▶ [Problem]
Leave out pictures; repeat exactly the lines from the "yellow lemon [303,118,326,142]" line through the last of the data below.

(Object change listings)
*** Block opens ***
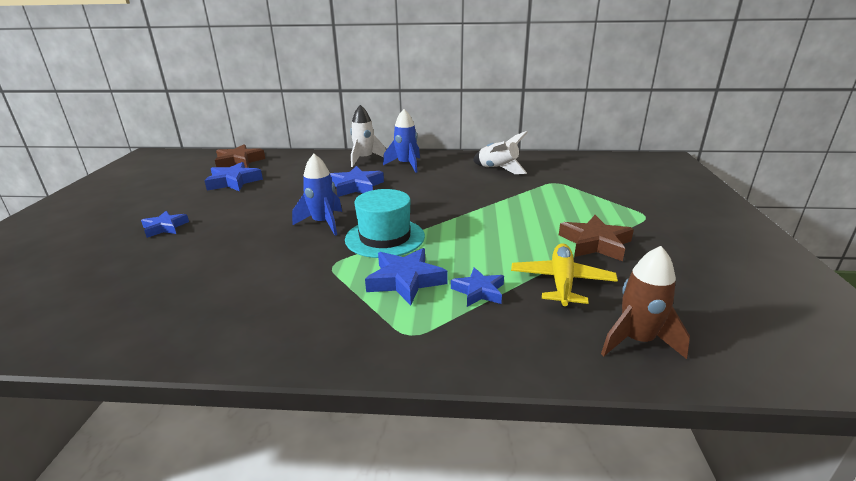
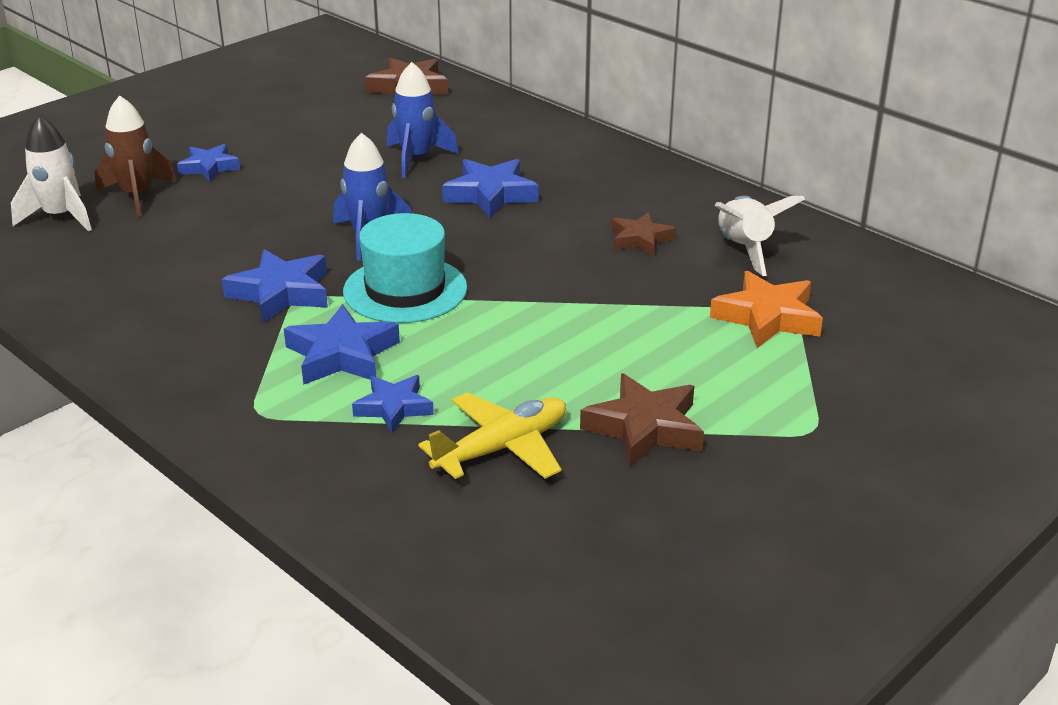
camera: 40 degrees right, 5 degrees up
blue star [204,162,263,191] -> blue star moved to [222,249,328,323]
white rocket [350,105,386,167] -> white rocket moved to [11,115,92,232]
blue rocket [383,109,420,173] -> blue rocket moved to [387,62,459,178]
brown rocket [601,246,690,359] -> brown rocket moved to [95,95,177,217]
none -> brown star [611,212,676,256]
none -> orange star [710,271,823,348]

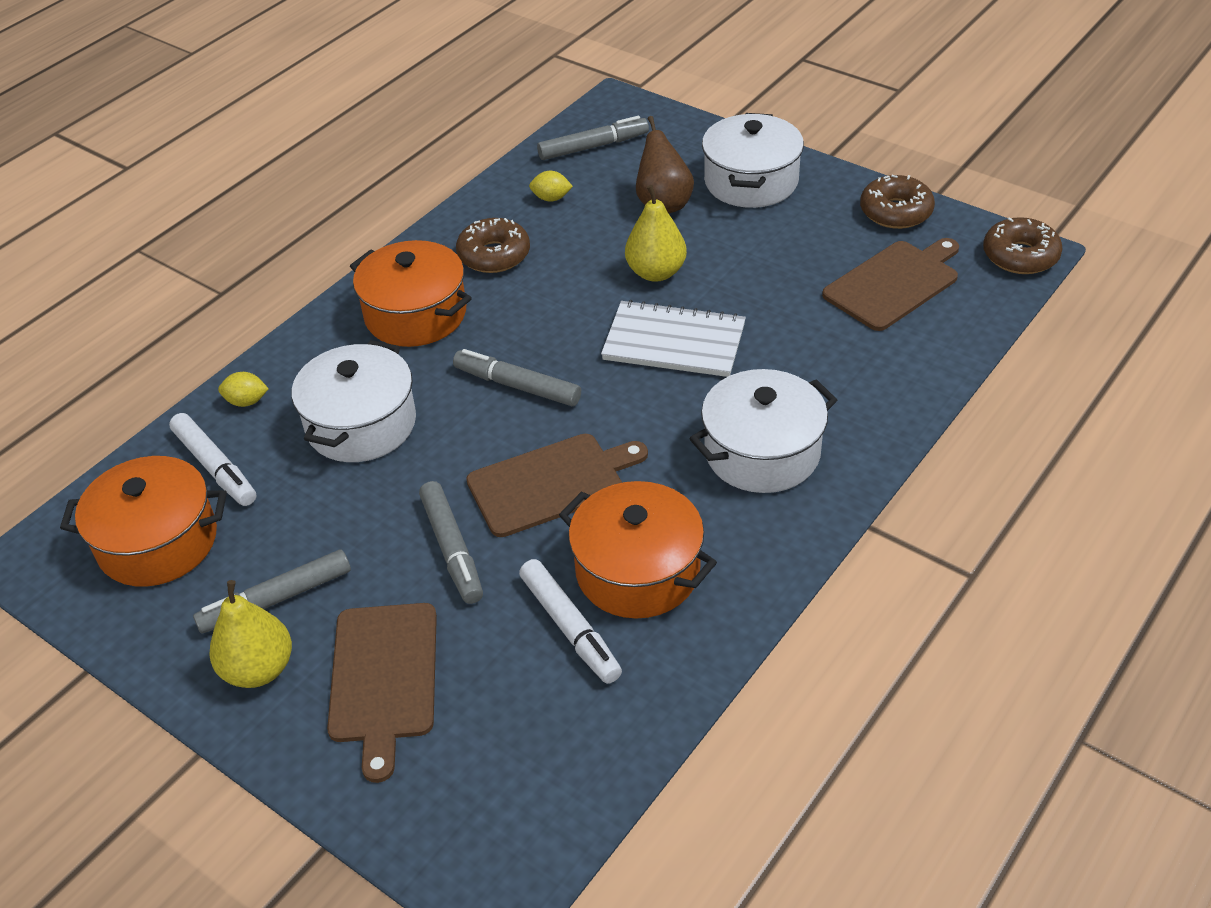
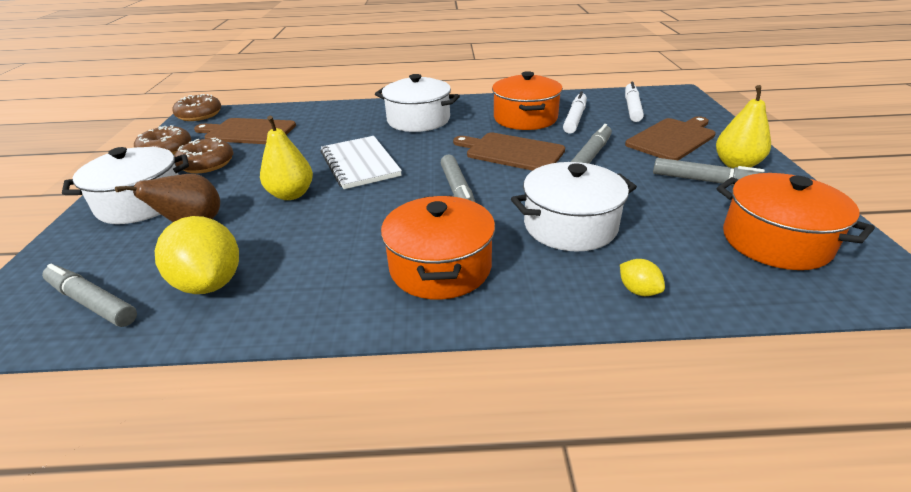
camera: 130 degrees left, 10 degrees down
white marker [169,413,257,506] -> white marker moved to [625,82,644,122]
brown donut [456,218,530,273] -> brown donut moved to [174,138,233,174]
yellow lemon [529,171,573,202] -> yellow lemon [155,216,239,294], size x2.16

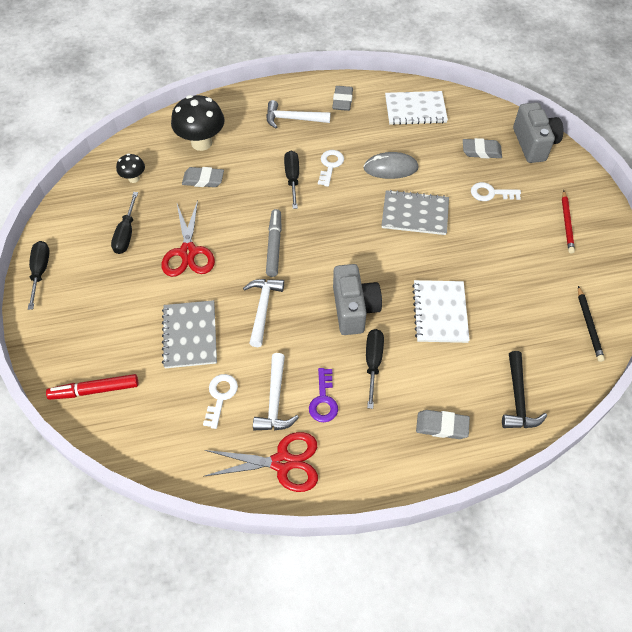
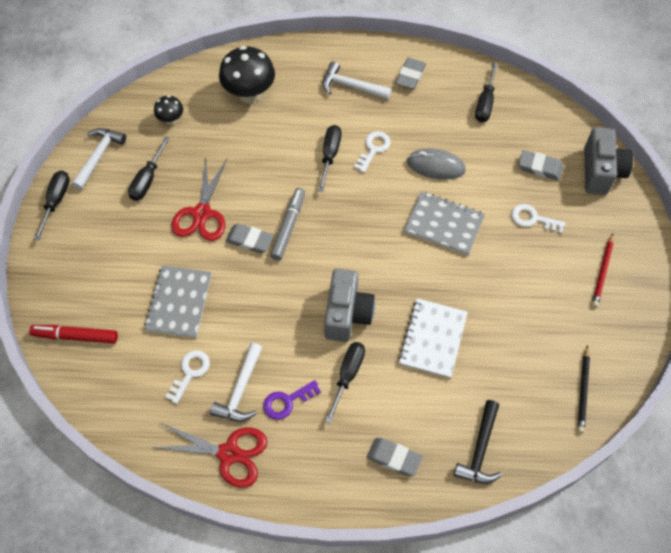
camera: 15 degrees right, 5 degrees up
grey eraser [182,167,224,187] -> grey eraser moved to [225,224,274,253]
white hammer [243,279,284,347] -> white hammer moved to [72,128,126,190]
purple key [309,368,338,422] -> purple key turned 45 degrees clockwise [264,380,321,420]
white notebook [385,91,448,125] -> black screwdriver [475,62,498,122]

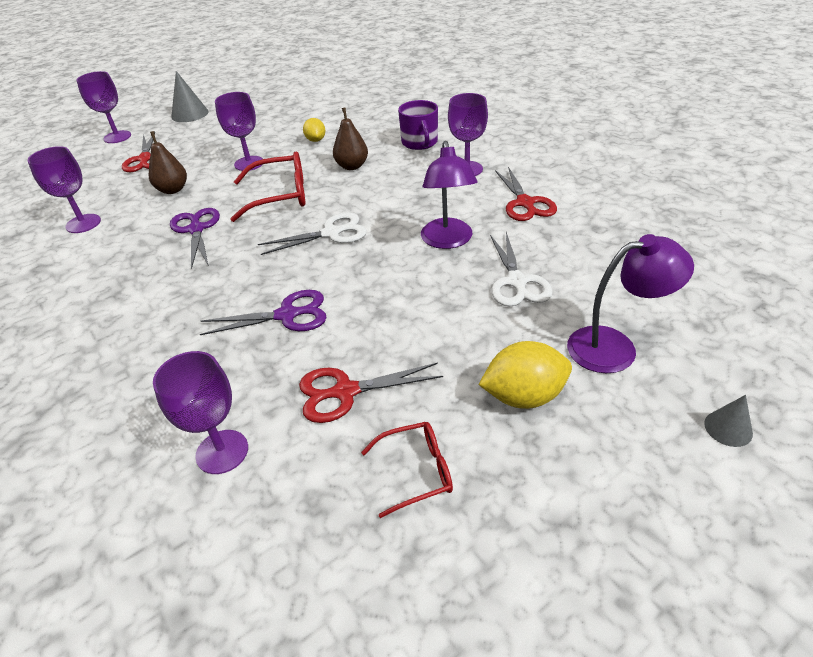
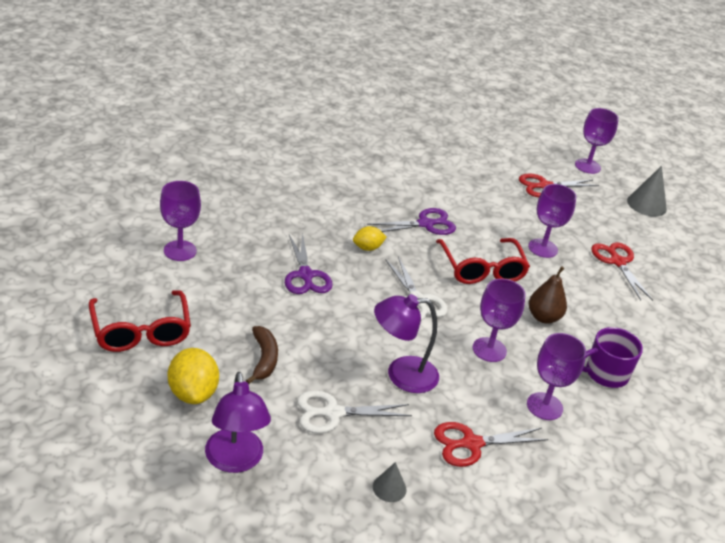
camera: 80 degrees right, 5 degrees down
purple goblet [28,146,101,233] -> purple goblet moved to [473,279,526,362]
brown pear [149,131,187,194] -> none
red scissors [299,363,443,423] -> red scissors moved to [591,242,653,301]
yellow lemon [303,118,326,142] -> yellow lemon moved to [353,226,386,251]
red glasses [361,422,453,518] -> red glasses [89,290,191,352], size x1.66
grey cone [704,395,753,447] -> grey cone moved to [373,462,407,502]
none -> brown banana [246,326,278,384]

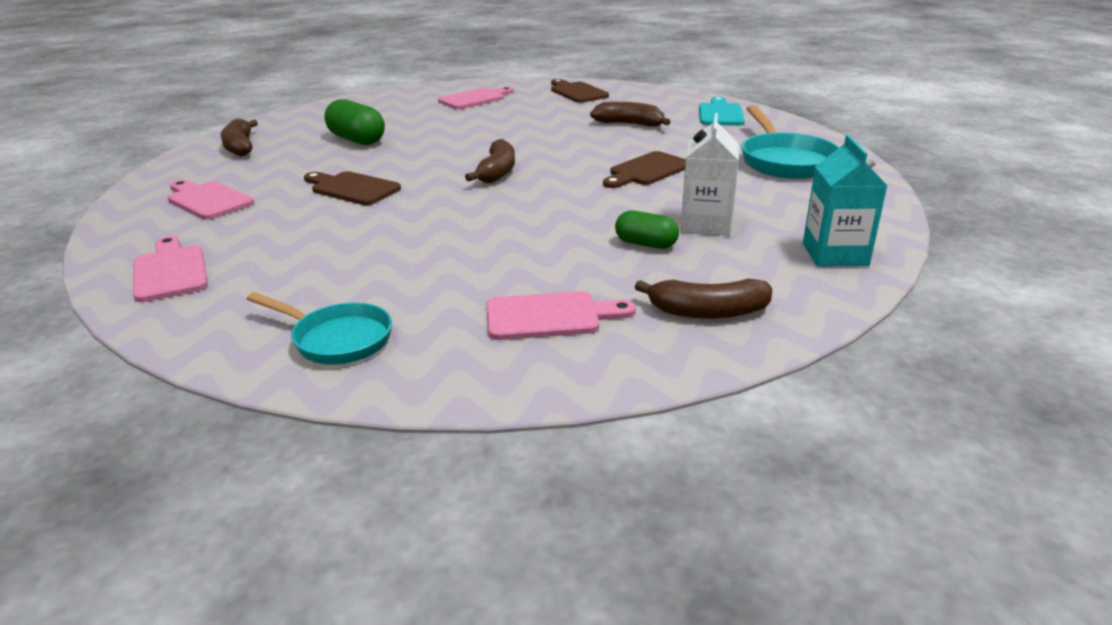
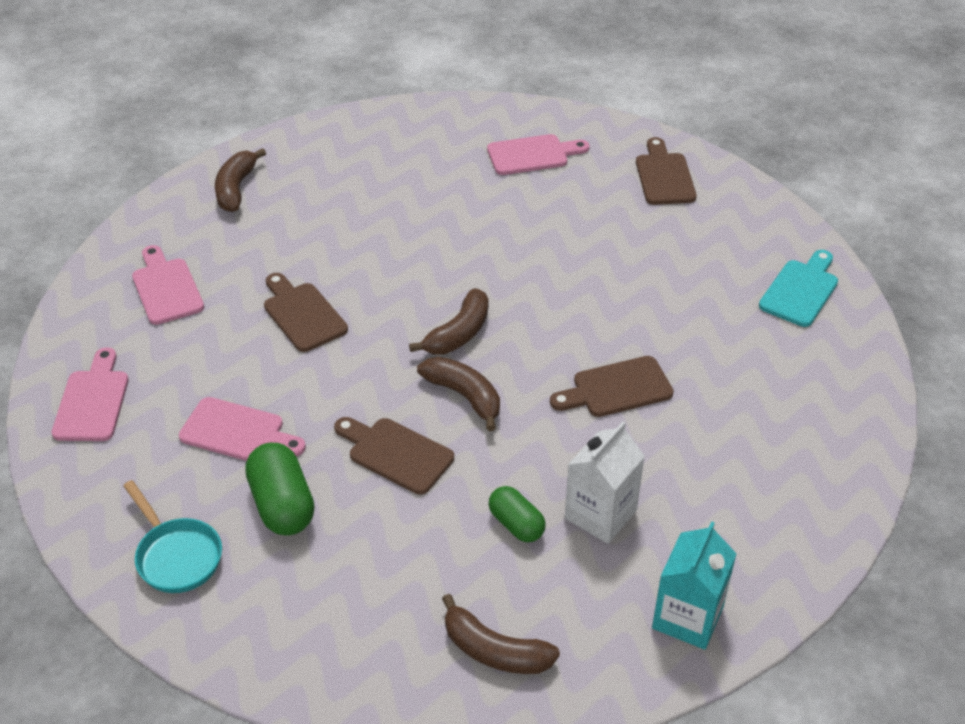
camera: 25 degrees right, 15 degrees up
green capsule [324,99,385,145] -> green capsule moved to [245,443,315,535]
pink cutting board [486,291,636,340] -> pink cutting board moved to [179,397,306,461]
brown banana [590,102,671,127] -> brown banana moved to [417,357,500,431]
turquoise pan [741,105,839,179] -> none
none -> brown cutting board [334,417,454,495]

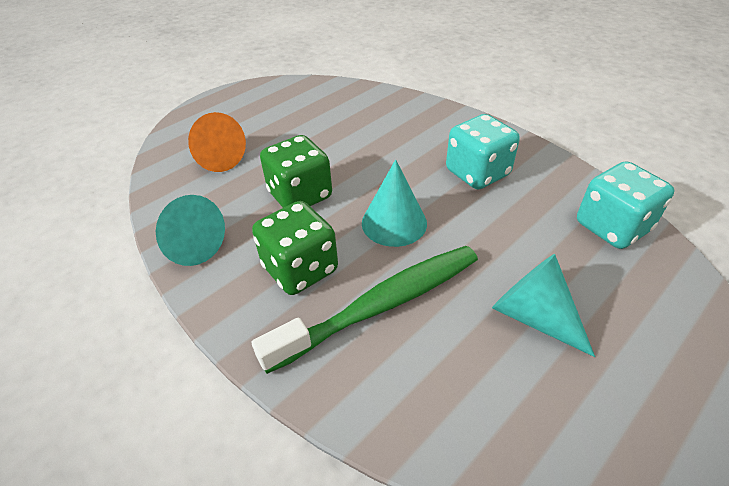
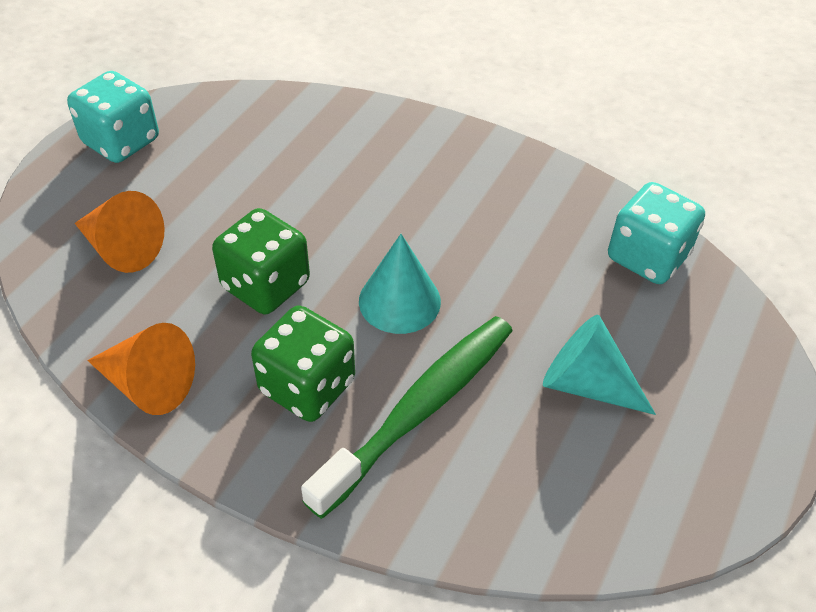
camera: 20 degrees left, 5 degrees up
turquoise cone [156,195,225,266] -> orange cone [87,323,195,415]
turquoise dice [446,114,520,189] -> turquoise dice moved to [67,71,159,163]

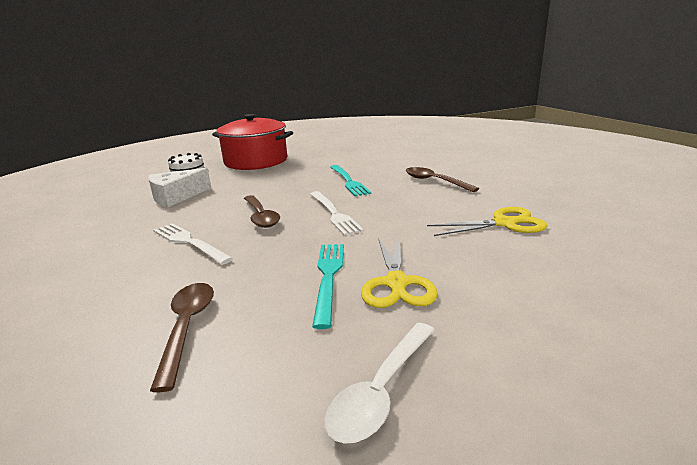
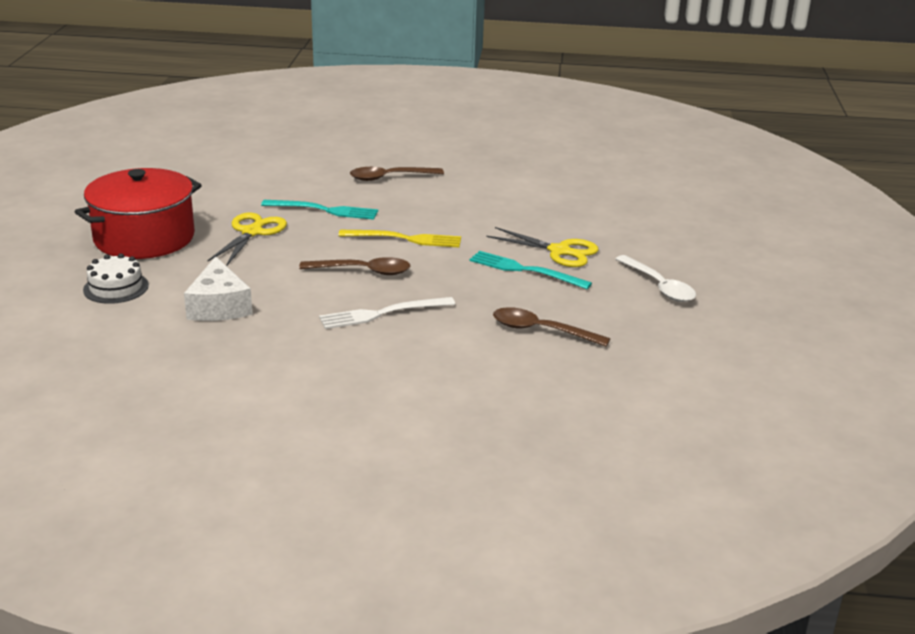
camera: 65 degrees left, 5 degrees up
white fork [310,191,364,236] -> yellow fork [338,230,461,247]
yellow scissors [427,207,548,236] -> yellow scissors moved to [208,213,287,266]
*** Block closes ***
▶ [Written response]
yellow lemon [303,118,326,142] -> yellow lemon moved to [353,226,386,251]
red glasses [361,422,453,518] -> red glasses [89,290,191,352], size x1.66
grey cone [704,395,753,447] -> grey cone moved to [373,462,407,502]
none -> brown banana [246,326,278,384]

camera: 25 degrees right, 15 degrees up
green capsule [324,99,385,145] -> green capsule moved to [245,443,315,535]
pink cutting board [486,291,636,340] -> pink cutting board moved to [179,397,306,461]
brown banana [590,102,671,127] -> brown banana moved to [417,357,500,431]
turquoise pan [741,105,839,179] -> none
none -> brown cutting board [334,417,454,495]

camera: 20 degrees left, 5 degrees up
turquoise cone [156,195,225,266] -> orange cone [87,323,195,415]
turquoise dice [446,114,520,189] -> turquoise dice moved to [67,71,159,163]

camera: 65 degrees left, 5 degrees up
white fork [310,191,364,236] -> yellow fork [338,230,461,247]
yellow scissors [427,207,548,236] -> yellow scissors moved to [208,213,287,266]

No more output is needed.